───── Dataset extract
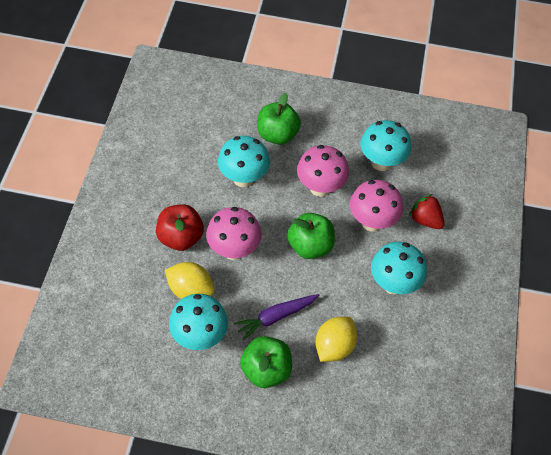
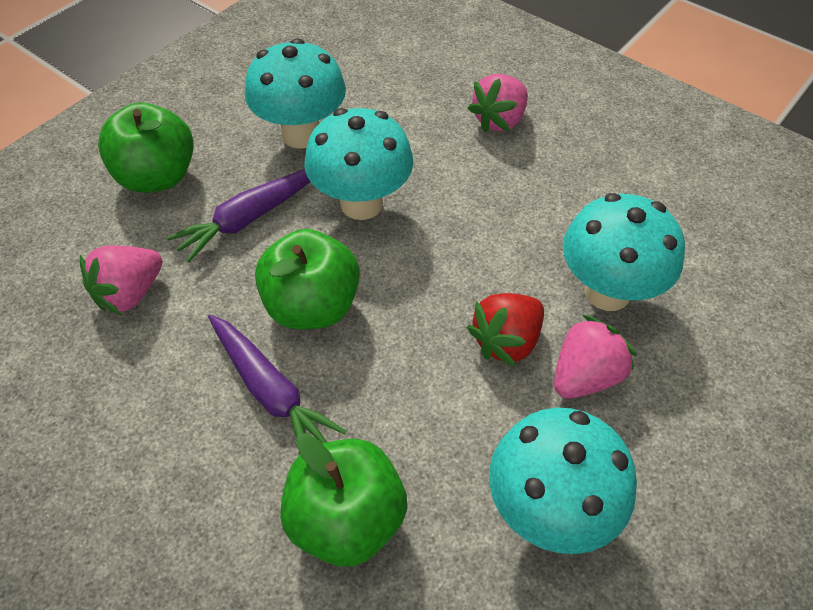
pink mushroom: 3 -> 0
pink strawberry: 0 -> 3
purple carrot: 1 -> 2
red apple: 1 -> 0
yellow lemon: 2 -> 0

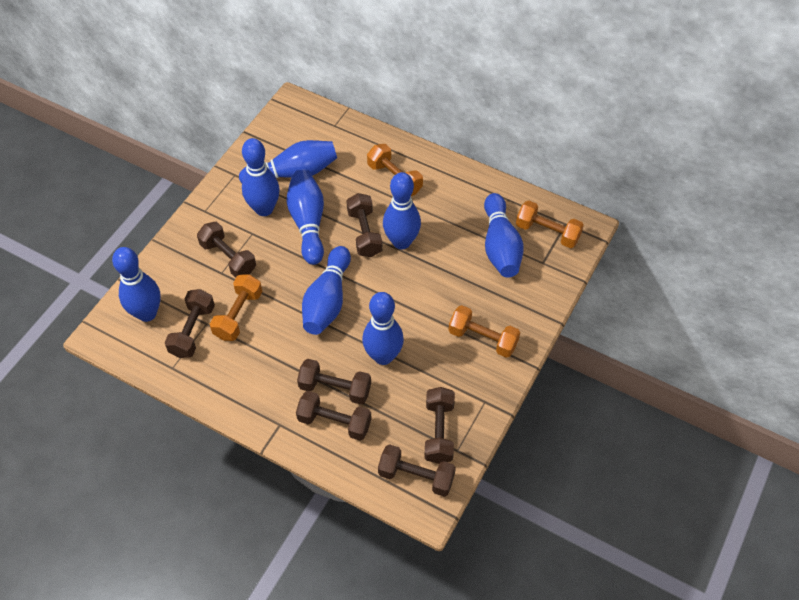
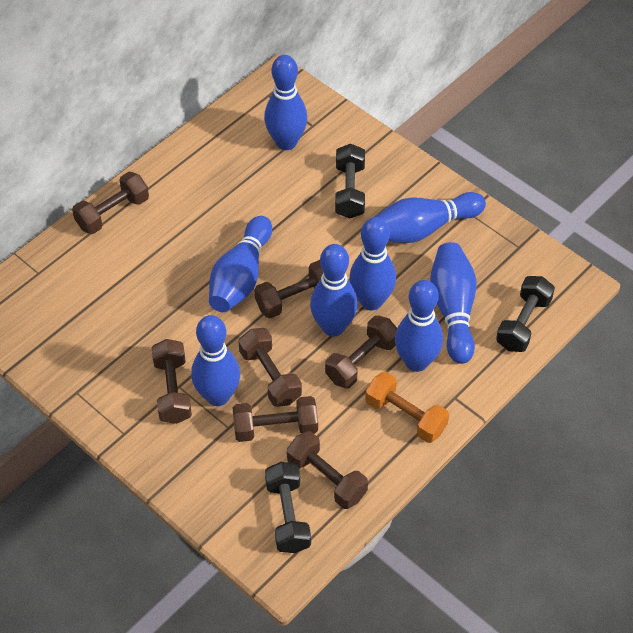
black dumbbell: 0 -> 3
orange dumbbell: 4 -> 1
──────────
───── Dataset extract
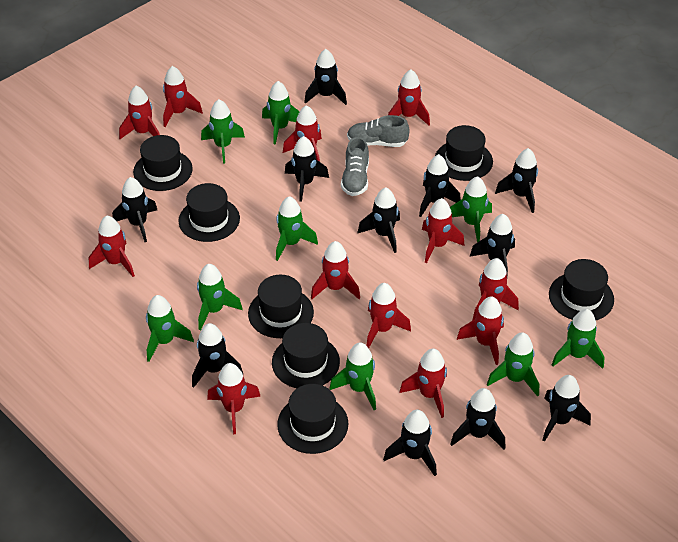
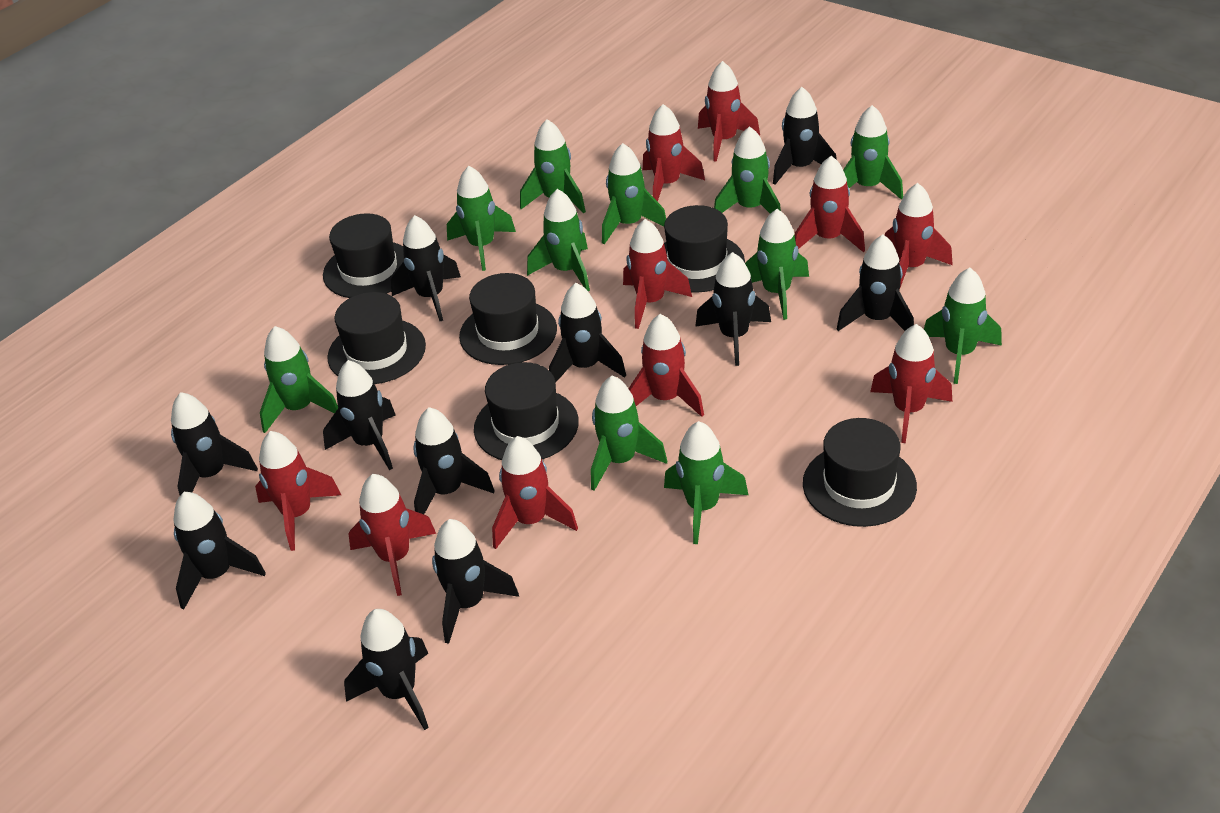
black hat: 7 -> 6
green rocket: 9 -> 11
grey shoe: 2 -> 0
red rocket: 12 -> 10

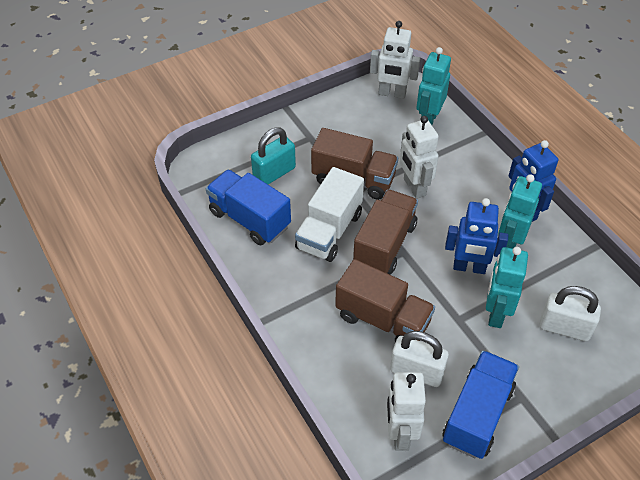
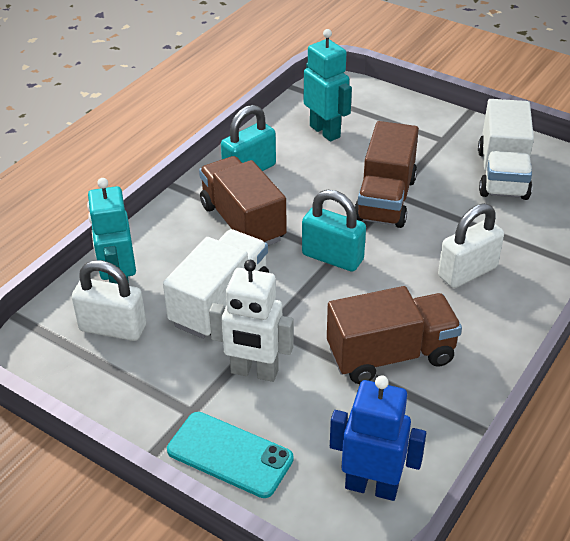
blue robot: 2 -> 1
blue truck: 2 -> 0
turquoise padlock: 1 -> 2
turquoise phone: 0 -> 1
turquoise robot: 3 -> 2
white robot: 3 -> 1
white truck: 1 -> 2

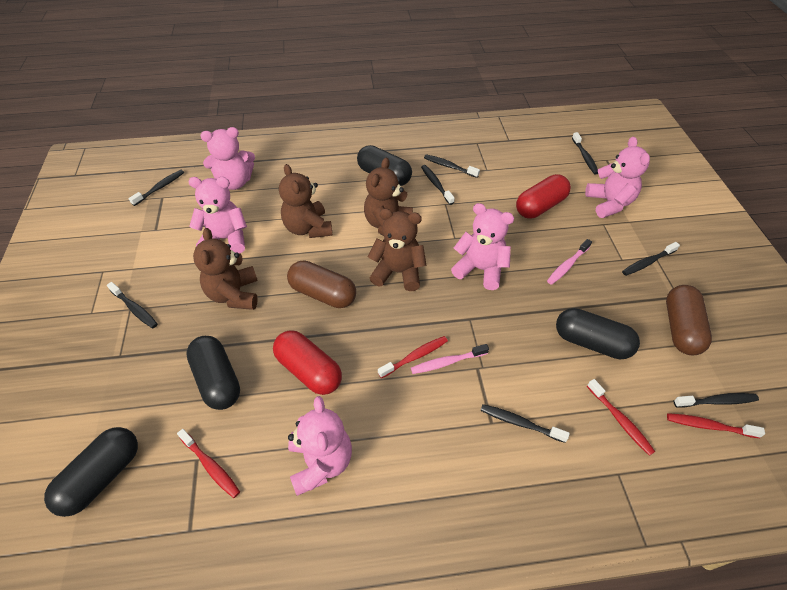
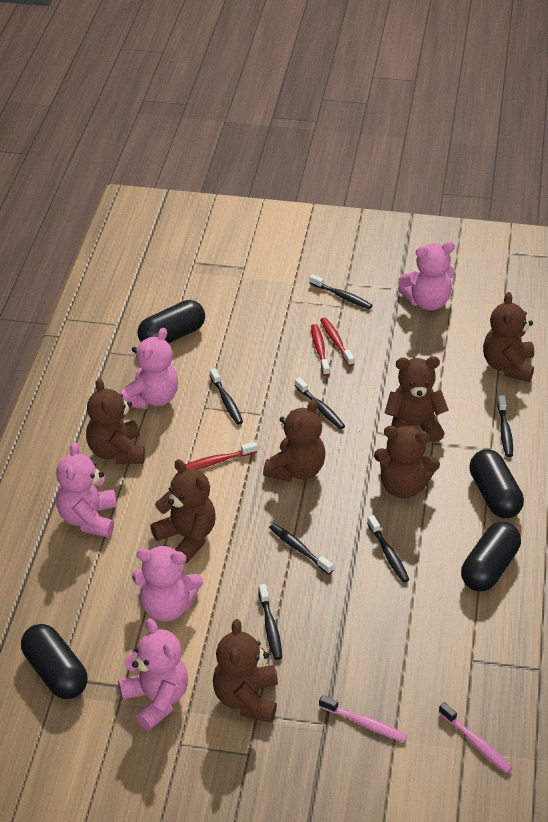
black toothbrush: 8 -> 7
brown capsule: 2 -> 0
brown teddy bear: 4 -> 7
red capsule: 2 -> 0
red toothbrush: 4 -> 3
──────────
Only the lines holding "pink" are wanted, so copy each of them from the material.

* [Expected answer]:
pink mushroom: 3 -> 0
pink strawberry: 0 -> 3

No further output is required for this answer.